▶ What you are asked to do: Go through the entries below and count the lines where the word "schottky" appears; give only the count.

[Start of Attachment]

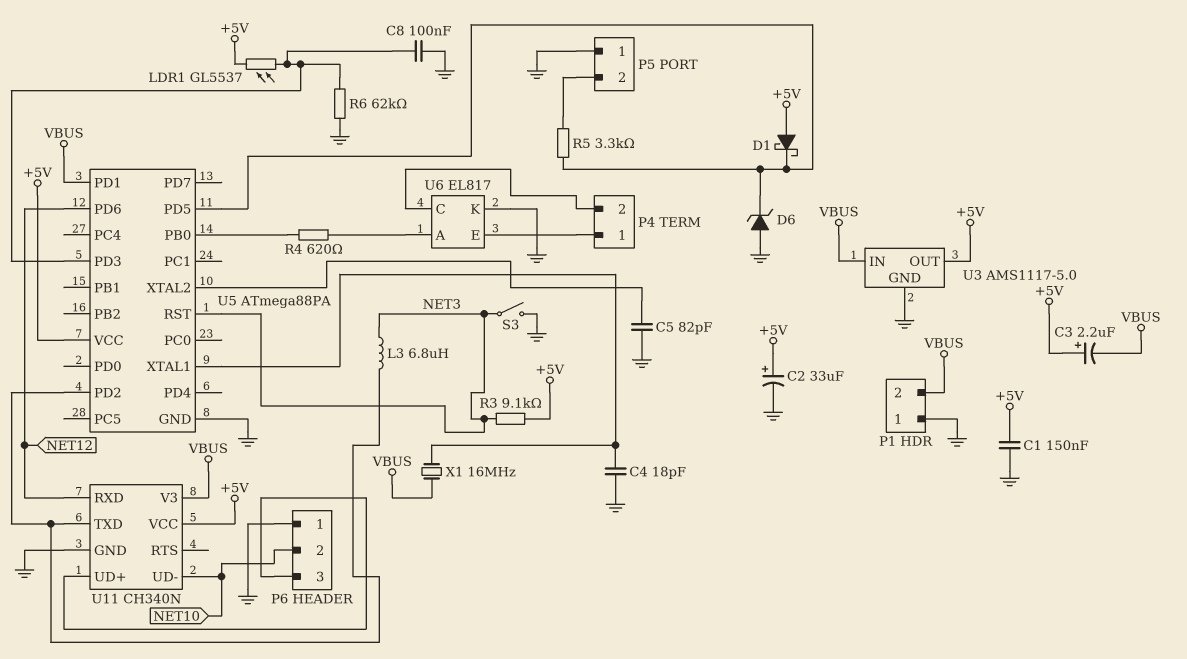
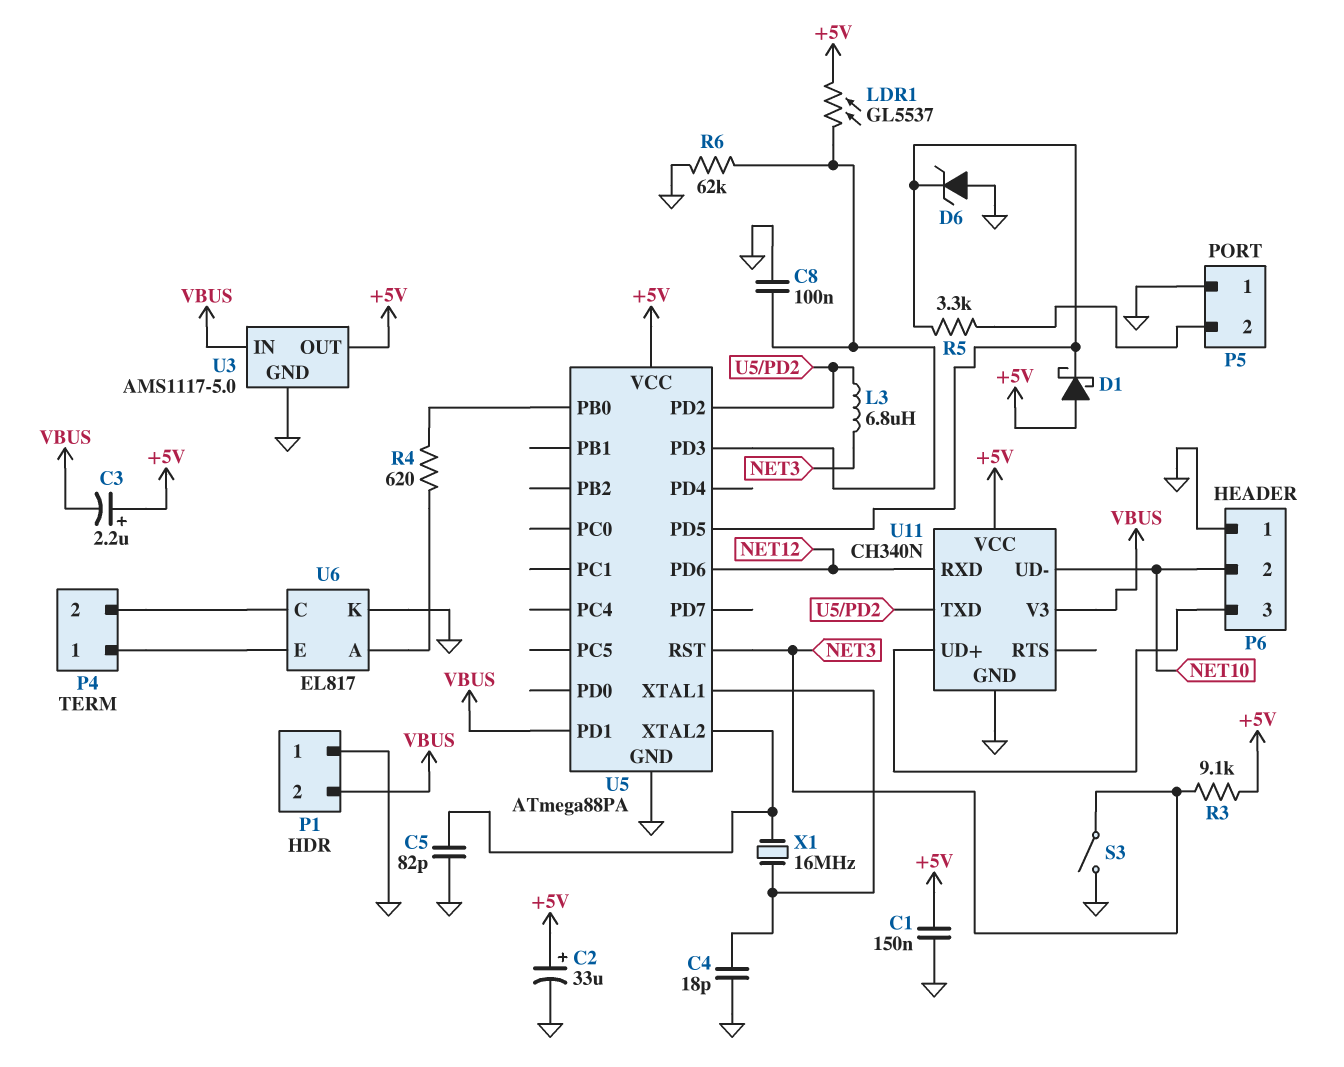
X1: 16MHz (U5/XTAL1, VBUS) -> 16MHz (U5/XTAL1, U5/XTAL2)

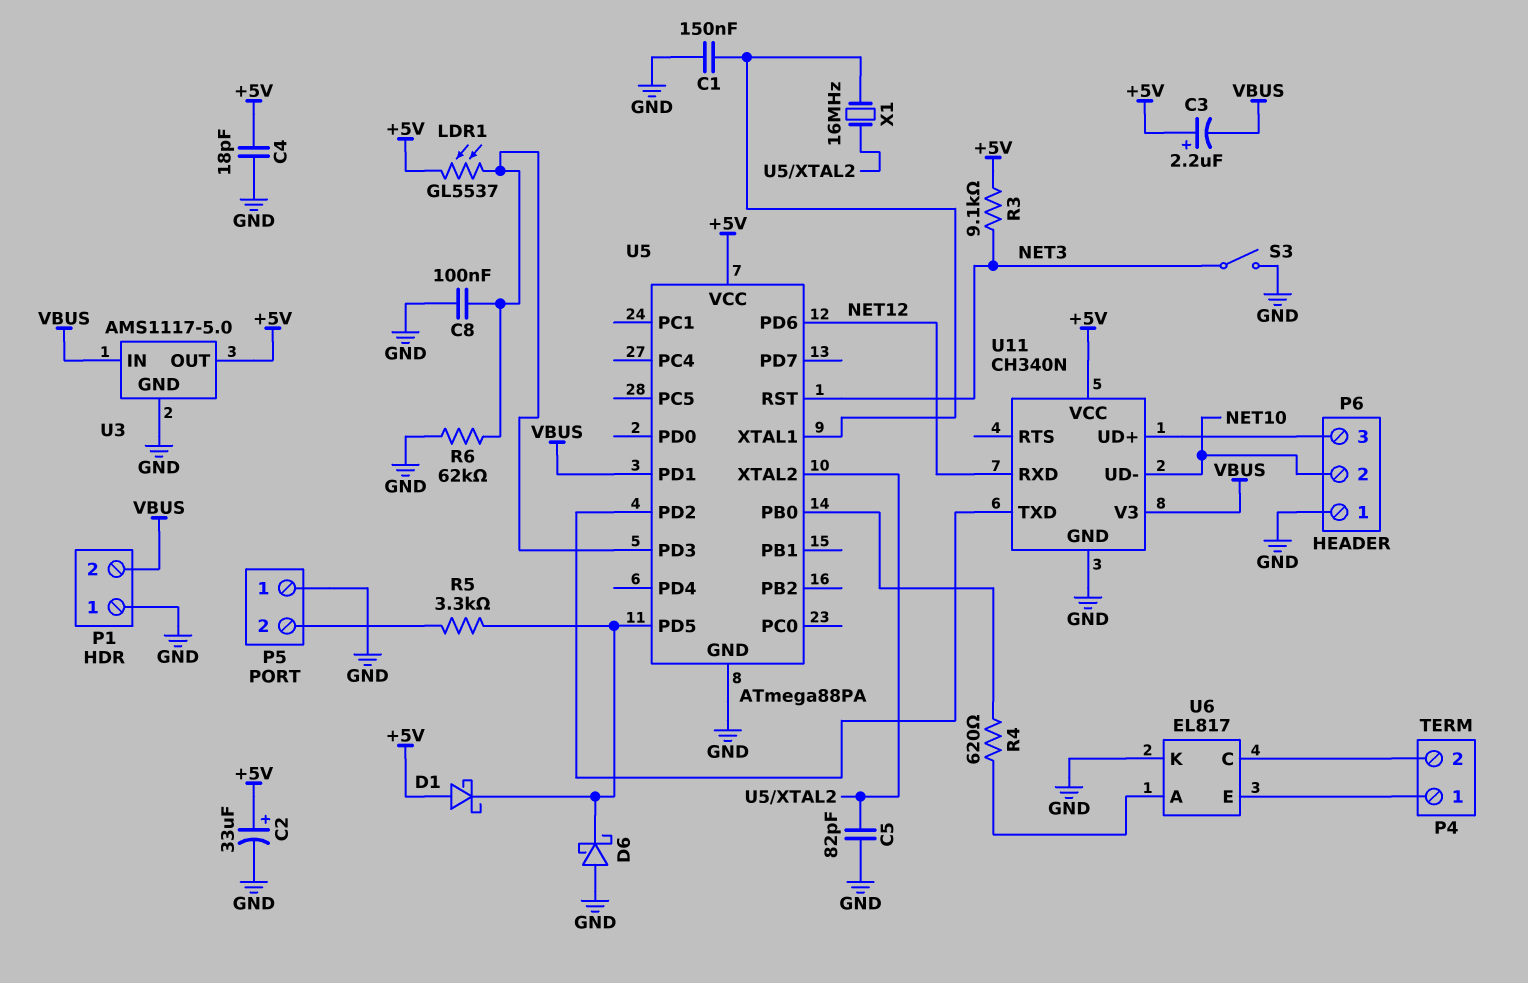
C1: 150nF (+5V, GND) -> 150nF (GND, U5/XTAL1)
C4: 18pF (GND, U5/XTAL1) -> 18pF (+5V, GND)
D6: zener (A GND, K U5/PD5) -> schottky (A GND, K U5/PD5)
L3: 6.8uH (NET3, U5/PD2) -> none

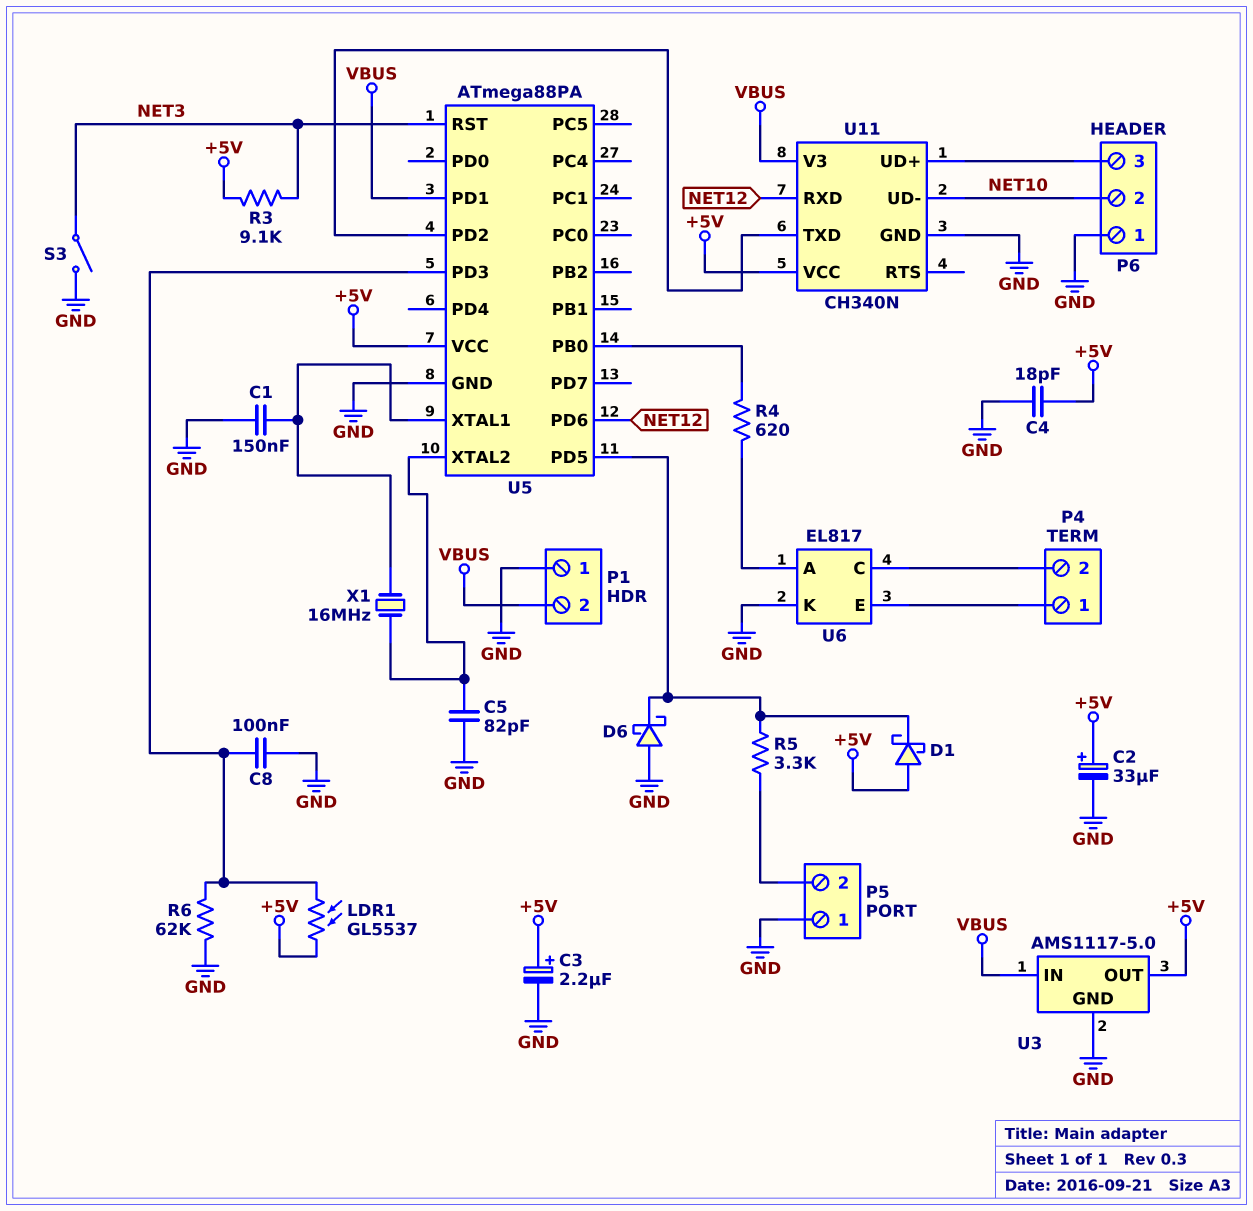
C3: 2.2uF (plus +5V, minus VBUS) -> 2.2uF (plus +5V, minus GND)

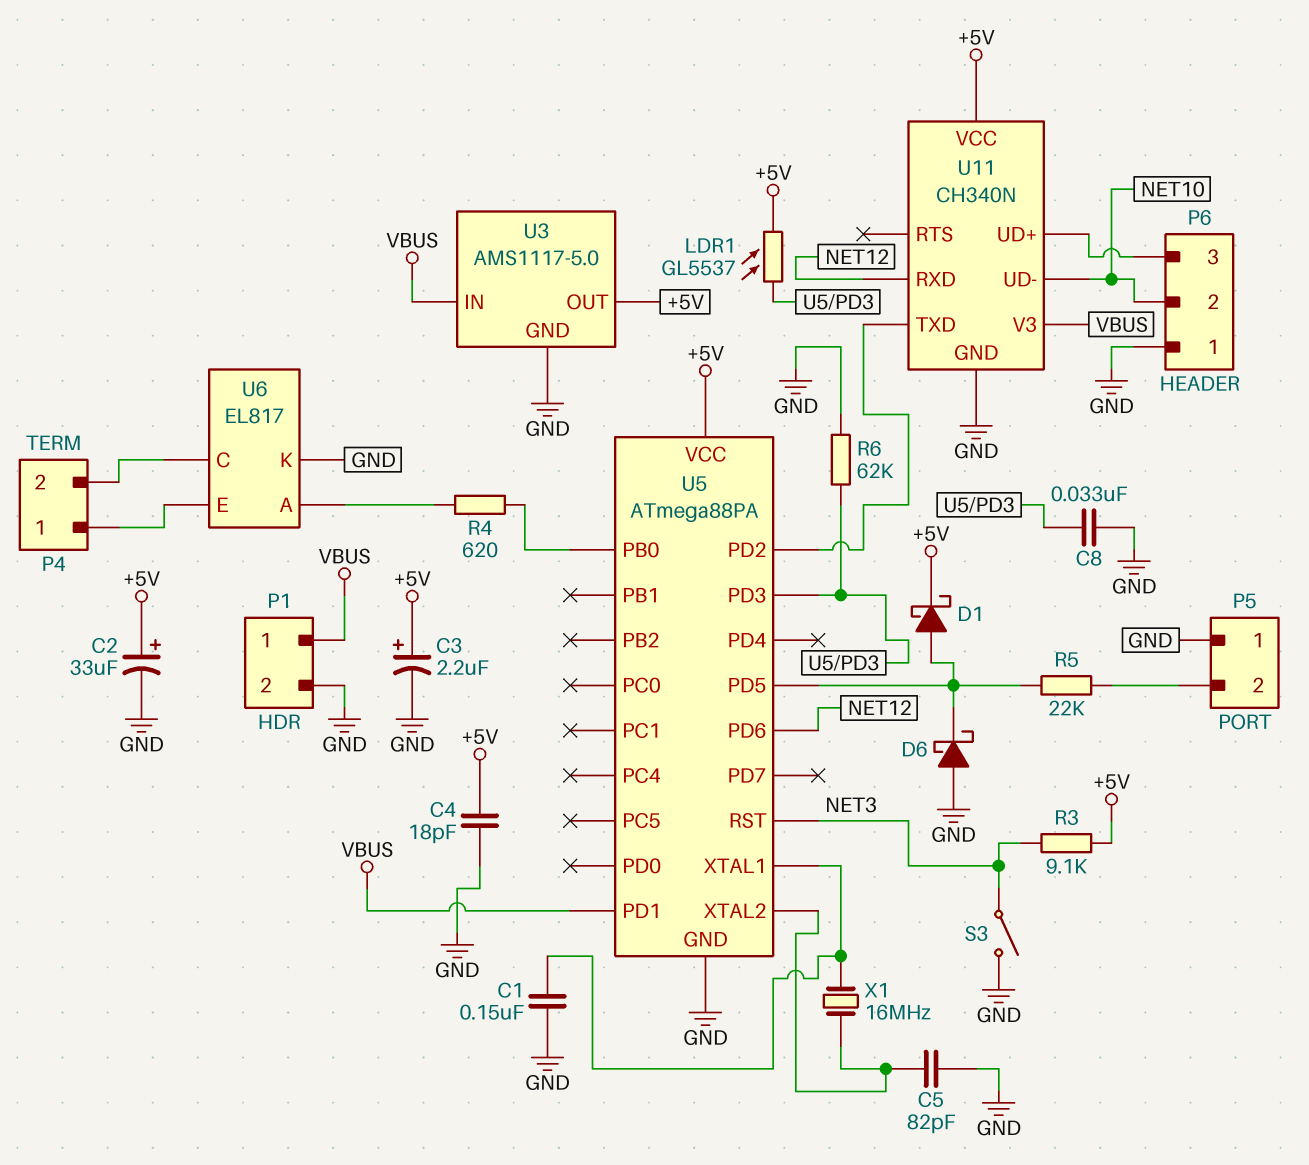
C8: 100nF (GND, U5/PD3) -> 33nF (GND, U5/PD3)
D1: schottky (A +5V, K U5/PD5) -> schottky (A U5/PD5, K +5V)
P1 pin 1: GND -> VBUS
P1 pin 2: VBUS -> GND
R5: 3.3k (P5/2, U5/PD5) -> 22k (P5/2, U5/PD5)

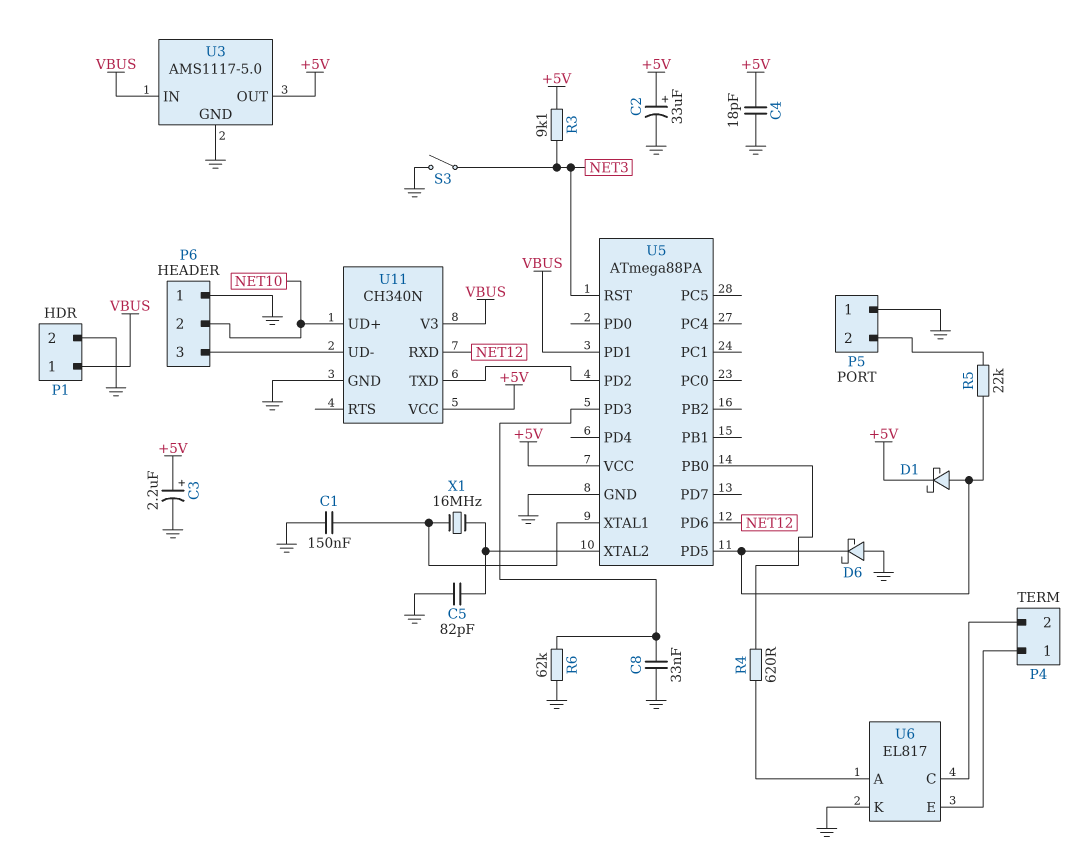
LDR1: GL5537 (+5V, U5/PD3) -> none
U11 pin UD+: P6/3 -> NET10
U11 pin UD-: NET10 -> P6/3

[End of Attachment]

▶ Result for this task: 2